Stated task ▸
Please identify each line in the items below that contains the word "black" and copy those lines.

Records for this exercise ▸
---------------
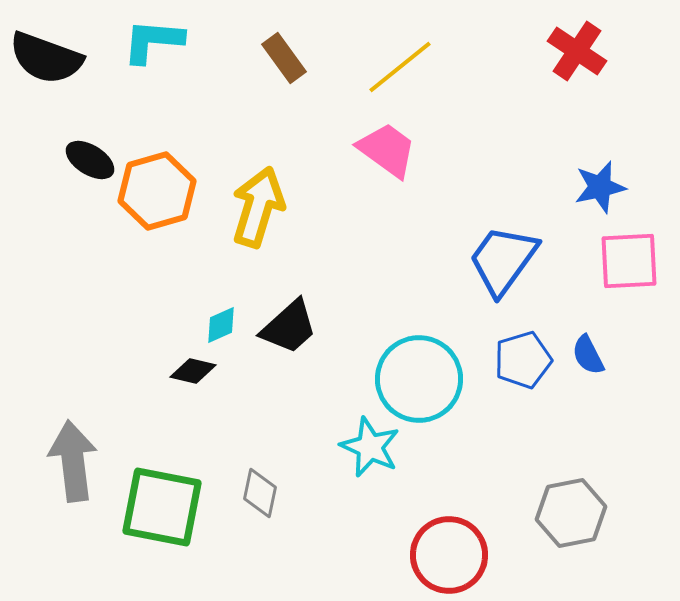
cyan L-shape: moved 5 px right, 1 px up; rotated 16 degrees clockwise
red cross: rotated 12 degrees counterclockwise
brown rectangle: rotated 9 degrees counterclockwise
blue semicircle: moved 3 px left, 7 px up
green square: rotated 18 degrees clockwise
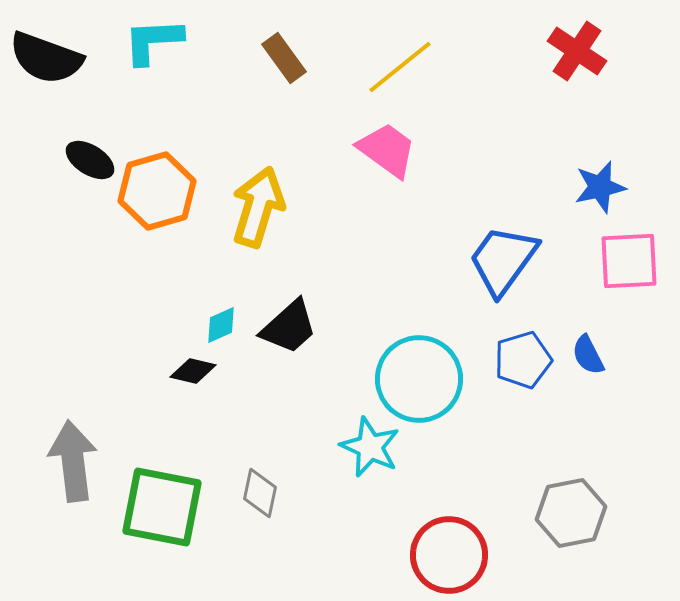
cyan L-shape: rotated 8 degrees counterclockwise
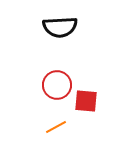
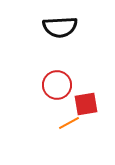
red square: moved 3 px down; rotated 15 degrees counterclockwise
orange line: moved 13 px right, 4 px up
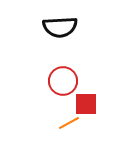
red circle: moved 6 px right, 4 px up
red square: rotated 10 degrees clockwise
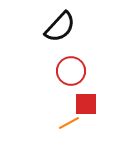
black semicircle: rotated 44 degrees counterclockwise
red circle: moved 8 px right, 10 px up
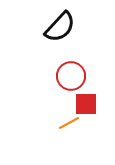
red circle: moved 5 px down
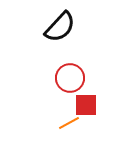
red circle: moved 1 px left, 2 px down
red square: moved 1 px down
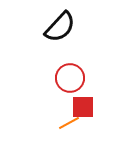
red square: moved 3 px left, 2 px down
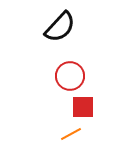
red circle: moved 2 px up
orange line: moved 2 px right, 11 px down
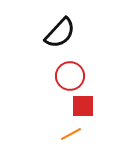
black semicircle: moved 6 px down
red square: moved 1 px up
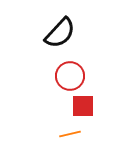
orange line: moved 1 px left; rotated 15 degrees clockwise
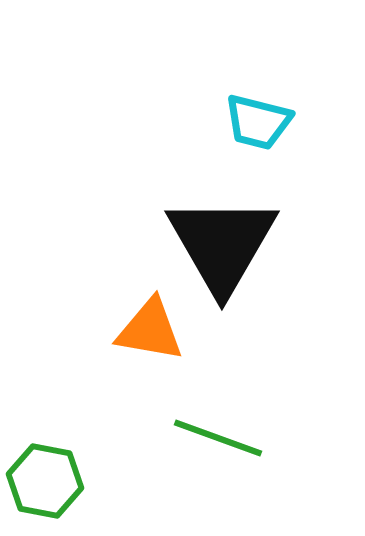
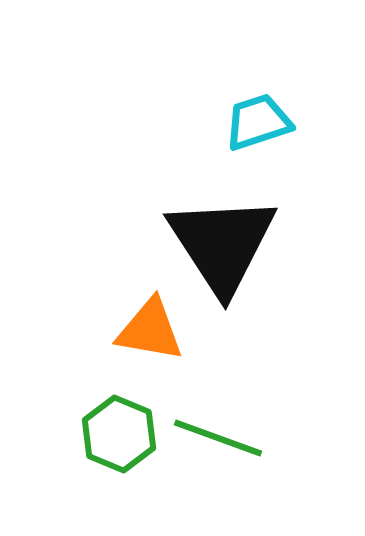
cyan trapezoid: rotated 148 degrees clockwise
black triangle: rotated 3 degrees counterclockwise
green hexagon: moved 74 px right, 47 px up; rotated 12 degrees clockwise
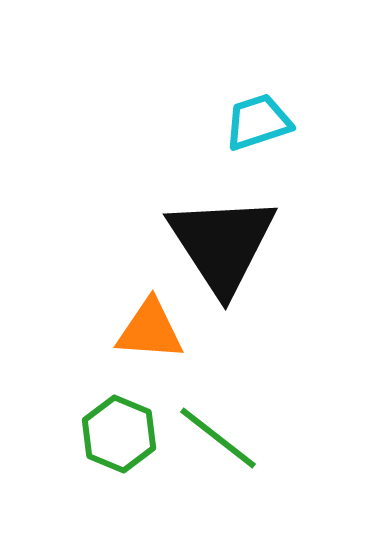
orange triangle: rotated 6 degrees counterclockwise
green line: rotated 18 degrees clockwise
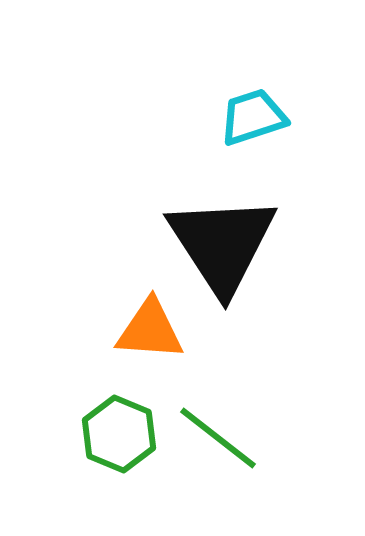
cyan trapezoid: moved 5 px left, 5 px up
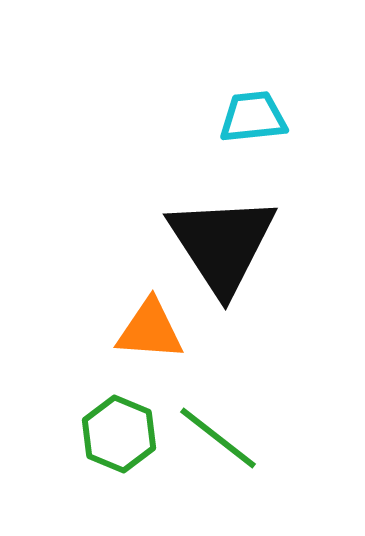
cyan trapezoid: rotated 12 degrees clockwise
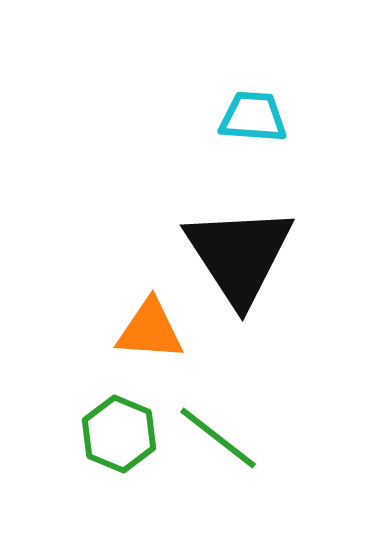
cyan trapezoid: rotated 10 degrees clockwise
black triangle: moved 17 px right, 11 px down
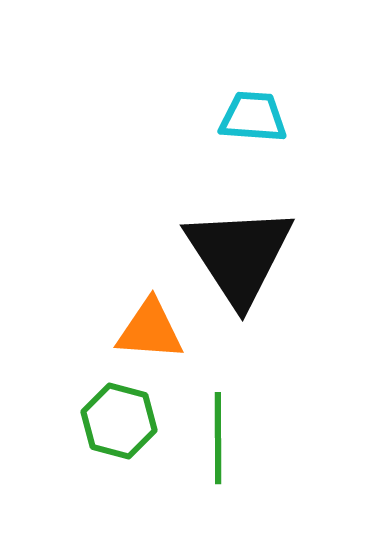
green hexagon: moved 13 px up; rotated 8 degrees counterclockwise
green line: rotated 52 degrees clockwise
---------------
Response for this exercise ▸
black semicircle: rotated 44 degrees counterclockwise
black semicircle: moved 6 px down
black triangle: rotated 3 degrees counterclockwise
black triangle: moved 17 px right, 11 px down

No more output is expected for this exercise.